§ **What the task asks**: Copy out each line of the listing below that contains the word "plus".

⟨

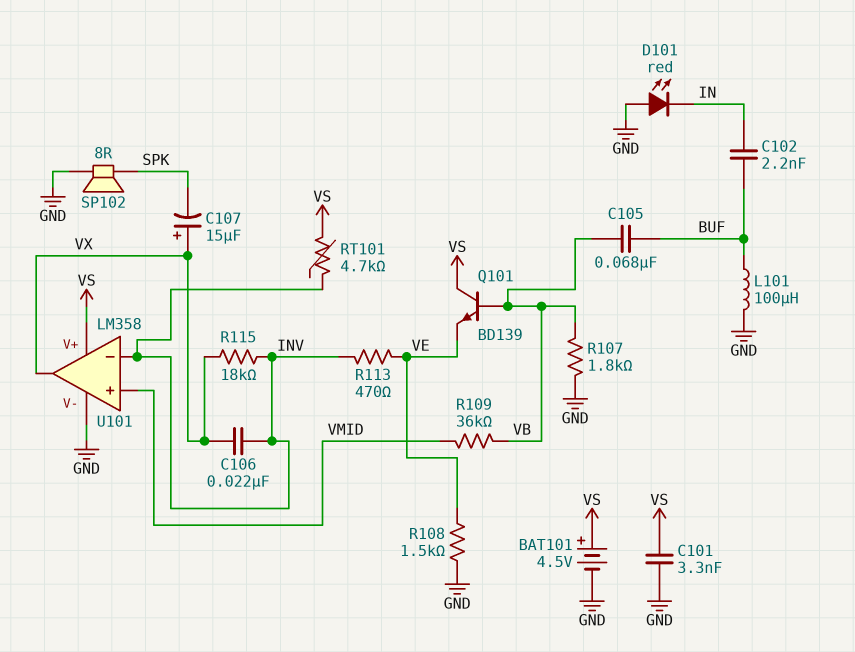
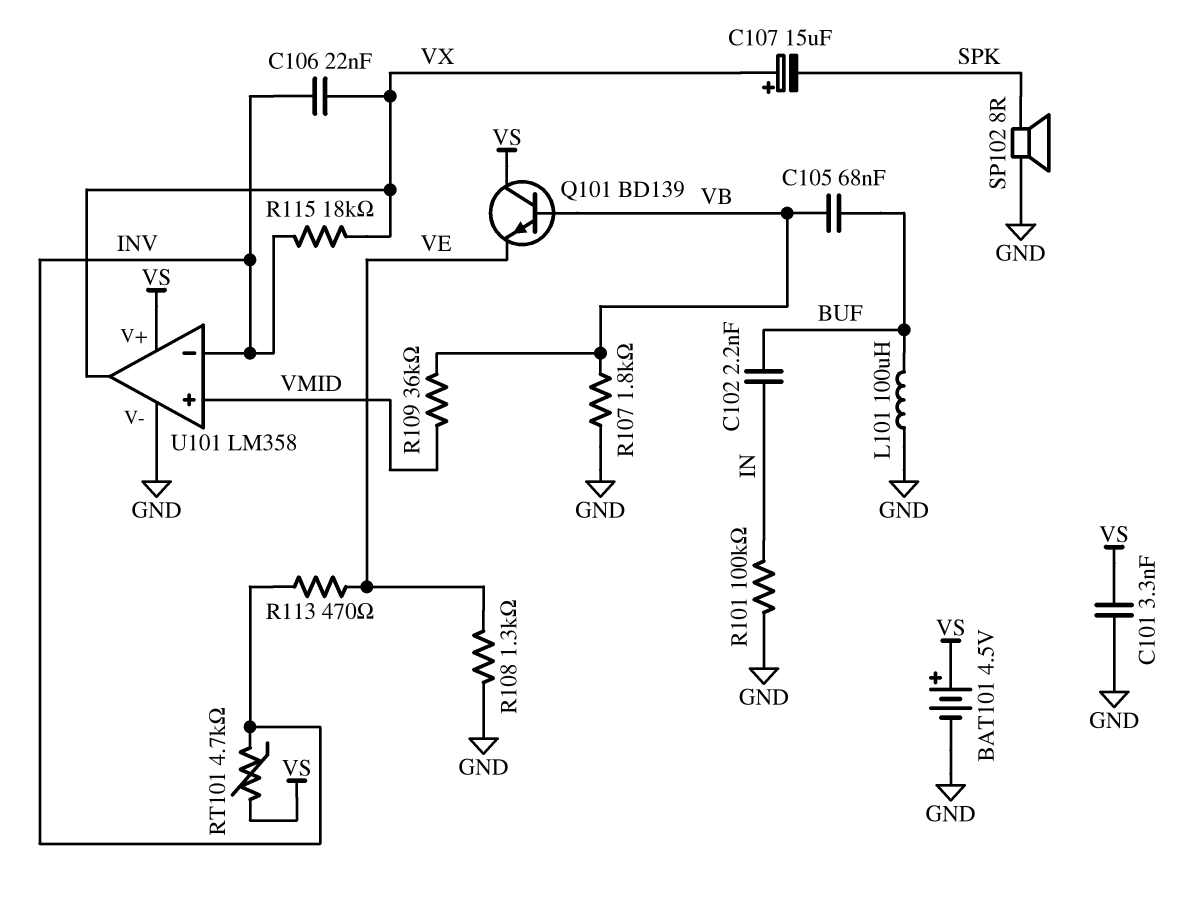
D101: LED red (A GND, K IN) -> none
R101: none -> 100k (GND, IN)
R108: 1.5k (GND, VE) -> 1.3k (GND, VE)

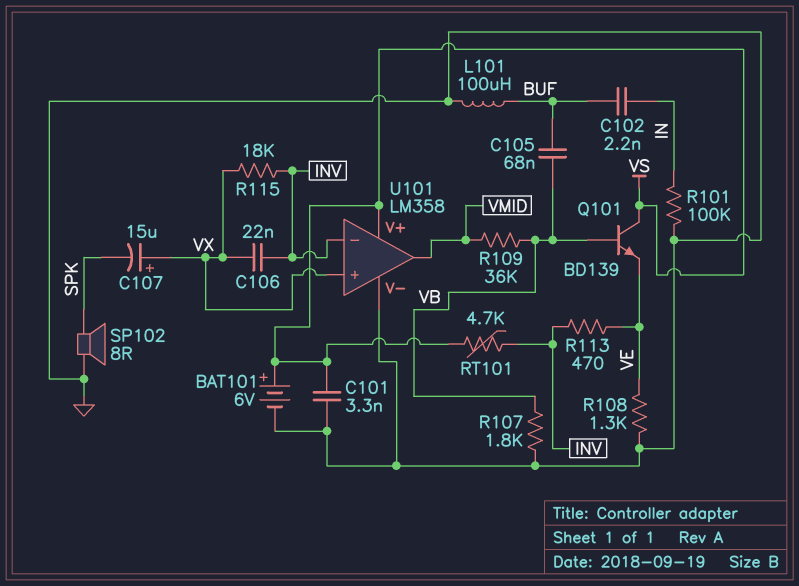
BAT101: 4.5V (plus VS, minus GND) -> 6V (plus VS, minus GND)
U101 pin in+: VMID -> VX
U101 pin out: VX -> VMID

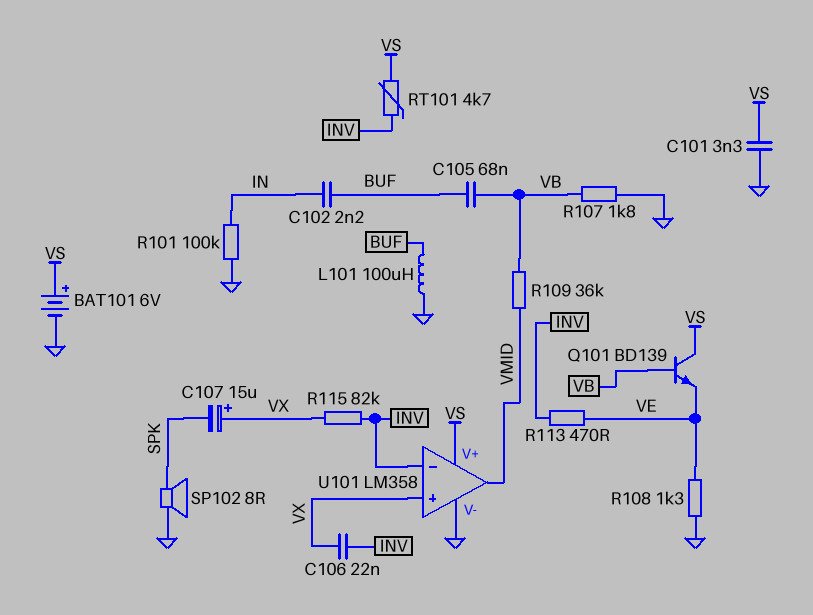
R115: 18k (INV, VX) -> 82k (INV, VX)

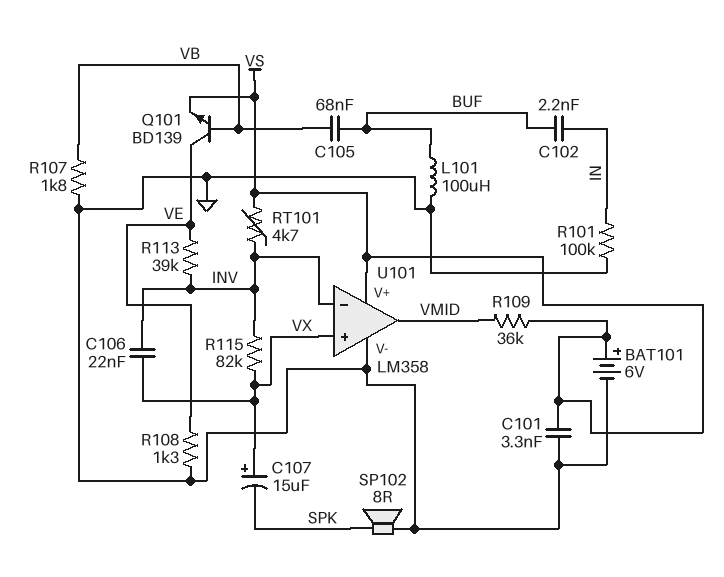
Q101: NPN BD139 (B VB, C VS, E VE) -> NPN BD139 (B VB, C VE, E VS)
R109: 36k (VB, VMID) -> 36k (VMID, VS)
R113: 470 (INV, VE) -> 39k (INV, VE)

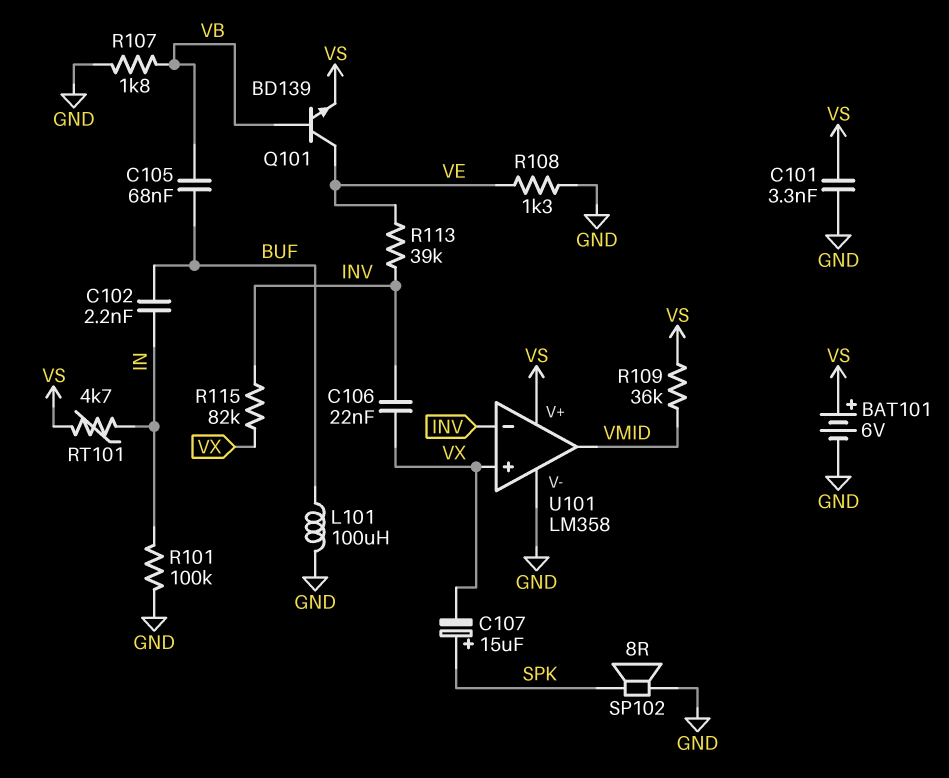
C107: 15uF (plus VX, minus SPK) -> 15uF (plus SPK, minus VX)
RT101: 4.7k (INV, VS) -> 4.7k (IN, VS)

⟩

§ **Solution for this problem**:
BAT101: 4.5V (plus VS, minus GND) -> 6V (plus VS, minus GND)
C107: 15uF (plus VX, minus SPK) -> 15uF (plus SPK, minus VX)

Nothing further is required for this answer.